··· Material shown

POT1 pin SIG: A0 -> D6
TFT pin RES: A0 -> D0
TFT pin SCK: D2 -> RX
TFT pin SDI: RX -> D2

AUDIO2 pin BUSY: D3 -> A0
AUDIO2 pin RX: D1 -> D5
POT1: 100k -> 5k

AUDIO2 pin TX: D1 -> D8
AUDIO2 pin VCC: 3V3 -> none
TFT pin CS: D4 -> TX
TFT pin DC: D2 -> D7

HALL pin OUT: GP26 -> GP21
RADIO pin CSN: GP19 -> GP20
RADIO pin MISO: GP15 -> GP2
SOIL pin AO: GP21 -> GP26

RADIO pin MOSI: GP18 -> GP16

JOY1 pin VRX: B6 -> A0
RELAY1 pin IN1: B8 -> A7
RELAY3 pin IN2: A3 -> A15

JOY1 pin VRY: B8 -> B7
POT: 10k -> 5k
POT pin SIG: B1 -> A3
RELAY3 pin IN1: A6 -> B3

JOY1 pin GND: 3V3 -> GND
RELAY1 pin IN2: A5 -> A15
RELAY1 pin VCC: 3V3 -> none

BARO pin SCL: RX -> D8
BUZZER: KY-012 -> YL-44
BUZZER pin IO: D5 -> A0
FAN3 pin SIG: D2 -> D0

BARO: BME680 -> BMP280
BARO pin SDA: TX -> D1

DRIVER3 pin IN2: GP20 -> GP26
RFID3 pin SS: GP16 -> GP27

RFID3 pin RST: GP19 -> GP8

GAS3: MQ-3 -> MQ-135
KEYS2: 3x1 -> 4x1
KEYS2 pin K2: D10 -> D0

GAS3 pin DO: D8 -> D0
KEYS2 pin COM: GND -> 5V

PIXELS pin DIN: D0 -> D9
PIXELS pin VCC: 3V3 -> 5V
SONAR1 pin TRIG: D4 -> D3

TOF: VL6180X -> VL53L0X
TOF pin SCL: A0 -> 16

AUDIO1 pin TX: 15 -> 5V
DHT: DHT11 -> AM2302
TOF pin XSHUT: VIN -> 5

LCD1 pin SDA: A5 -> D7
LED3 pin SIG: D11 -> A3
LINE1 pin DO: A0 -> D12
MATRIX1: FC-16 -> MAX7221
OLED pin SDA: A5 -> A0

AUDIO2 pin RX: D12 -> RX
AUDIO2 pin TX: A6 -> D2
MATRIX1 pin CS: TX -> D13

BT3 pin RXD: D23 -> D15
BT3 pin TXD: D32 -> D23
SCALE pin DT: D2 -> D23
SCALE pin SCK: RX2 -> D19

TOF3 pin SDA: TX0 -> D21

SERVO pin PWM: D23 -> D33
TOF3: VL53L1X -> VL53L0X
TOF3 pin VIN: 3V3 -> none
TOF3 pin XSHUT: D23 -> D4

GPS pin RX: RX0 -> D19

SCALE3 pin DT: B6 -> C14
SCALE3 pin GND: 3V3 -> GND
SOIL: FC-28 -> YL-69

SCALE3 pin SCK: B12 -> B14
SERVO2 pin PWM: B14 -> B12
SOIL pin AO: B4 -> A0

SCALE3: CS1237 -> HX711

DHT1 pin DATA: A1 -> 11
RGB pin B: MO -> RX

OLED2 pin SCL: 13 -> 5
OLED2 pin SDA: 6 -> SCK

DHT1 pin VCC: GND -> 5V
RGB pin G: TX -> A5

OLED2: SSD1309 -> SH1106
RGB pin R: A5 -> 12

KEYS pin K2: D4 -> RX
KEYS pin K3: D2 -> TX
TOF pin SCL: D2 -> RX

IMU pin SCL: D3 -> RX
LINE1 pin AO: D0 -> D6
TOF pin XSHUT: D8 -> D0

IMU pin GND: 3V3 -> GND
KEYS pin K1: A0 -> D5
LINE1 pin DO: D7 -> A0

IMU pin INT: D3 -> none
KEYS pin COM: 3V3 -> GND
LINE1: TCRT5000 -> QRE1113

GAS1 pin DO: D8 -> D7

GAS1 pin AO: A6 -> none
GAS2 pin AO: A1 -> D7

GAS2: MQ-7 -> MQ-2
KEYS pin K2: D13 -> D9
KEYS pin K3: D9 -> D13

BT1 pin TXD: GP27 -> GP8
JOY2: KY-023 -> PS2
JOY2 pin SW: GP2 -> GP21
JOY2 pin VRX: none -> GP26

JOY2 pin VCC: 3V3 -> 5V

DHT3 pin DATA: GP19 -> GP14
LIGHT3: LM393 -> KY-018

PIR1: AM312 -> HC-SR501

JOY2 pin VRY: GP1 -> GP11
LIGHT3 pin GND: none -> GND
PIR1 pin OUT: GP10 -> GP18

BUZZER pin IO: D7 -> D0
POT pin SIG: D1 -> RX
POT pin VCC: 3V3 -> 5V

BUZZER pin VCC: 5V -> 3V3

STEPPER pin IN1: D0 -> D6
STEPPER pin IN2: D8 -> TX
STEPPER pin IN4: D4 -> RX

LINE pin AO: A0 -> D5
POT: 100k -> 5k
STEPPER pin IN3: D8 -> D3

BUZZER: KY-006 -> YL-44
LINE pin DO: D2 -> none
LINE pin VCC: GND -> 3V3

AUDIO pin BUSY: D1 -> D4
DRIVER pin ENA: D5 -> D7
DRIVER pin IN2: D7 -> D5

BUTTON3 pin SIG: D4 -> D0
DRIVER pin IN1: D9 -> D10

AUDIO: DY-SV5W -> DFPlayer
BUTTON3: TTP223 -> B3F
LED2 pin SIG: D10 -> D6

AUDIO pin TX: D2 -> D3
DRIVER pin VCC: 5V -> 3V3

······

Your instructions
In the data above, find the line that contains "OLED pin SDA: A5 -> A0", then reproduce exactly every line from the first line through that line.

Result of the exercise
POT1 pin SIG: A0 -> D6
TFT pin RES: A0 -> D0
TFT pin SCK: D2 -> RX
TFT pin SDI: RX -> D2

AUDIO2 pin BUSY: D3 -> A0
AUDIO2 pin RX: D1 -> D5
POT1: 100k -> 5k

AUDIO2 pin TX: D1 -> D8
AUDIO2 pin VCC: 3V3 -> none
TFT pin CS: D4 -> TX
TFT pin DC: D2 -> D7

HALL pin OUT: GP26 -> GP21
RADIO pin CSN: GP19 -> GP20
RADIO pin MISO: GP15 -> GP2
SOIL pin AO: GP21 -> GP26

RADIO pin MOSI: GP18 -> GP16

JOY1 pin VRX: B6 -> A0
RELAY1 pin IN1: B8 -> A7
RELAY3 pin IN2: A3 -> A15

JOY1 pin VRY: B8 -> B7
POT: 10k -> 5k
POT pin SIG: B1 -> A3
RELAY3 pin IN1: A6 -> B3

JOY1 pin GND: 3V3 -> GND
RELAY1 pin IN2: A5 -> A15
RELAY1 pin VCC: 3V3 -> none

BARO pin SCL: RX -> D8
BUZZER: KY-012 -> YL-44
BUZZER pin IO: D5 -> A0
FAN3 pin SIG: D2 -> D0

BARO: BME680 -> BMP280
BARO pin SDA: TX -> D1

DRIVER3 pin IN2: GP20 -> GP26
RFID3 pin SS: GP16 -> GP27

RFID3 pin RST: GP19 -> GP8

GAS3: MQ-3 -> MQ-135
KEYS2: 3x1 -> 4x1
KEYS2 pin K2: D10 -> D0

GAS3 pin DO: D8 -> D0
KEYS2 pin COM: GND -> 5V

PIXELS pin DIN: D0 -> D9
PIXELS pin VCC: 3V3 -> 5V
SONAR1 pin TRIG: D4 -> D3

TOF: VL6180X -> VL53L0X
TOF pin SCL: A0 -> 16

AUDIO1 pin TX: 15 -> 5V
DHT: DHT11 -> AM2302
TOF pin XSHUT: VIN -> 5

LCD1 pin SDA: A5 -> D7
LED3 pin SIG: D11 -> A3
LINE1 pin DO: A0 -> D12
MATRIX1: FC-16 -> MAX7221
OLED pin SDA: A5 -> A0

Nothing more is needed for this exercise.